* **THE PROBLEM**
For the data below, please report each line where the word "blue" is found.

* **PROVIDED DATA**
+-------+
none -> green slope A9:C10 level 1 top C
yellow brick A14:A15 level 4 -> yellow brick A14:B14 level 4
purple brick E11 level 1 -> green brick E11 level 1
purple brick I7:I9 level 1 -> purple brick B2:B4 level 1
+-------+
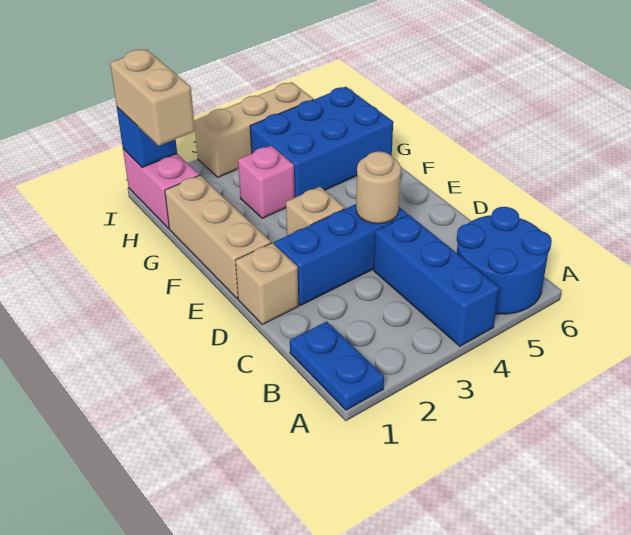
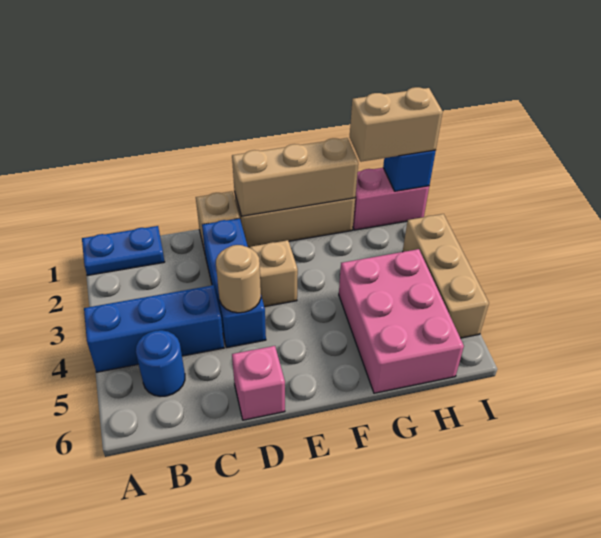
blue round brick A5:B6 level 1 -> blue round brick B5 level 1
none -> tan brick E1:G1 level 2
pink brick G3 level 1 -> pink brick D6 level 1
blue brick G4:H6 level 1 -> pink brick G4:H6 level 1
+-------+
* **RESULT FOR THIS TASK**
blue round brick A5:B6 level 1 -> blue round brick B5 level 1
blue brick G4:H6 level 1 -> pink brick G4:H6 level 1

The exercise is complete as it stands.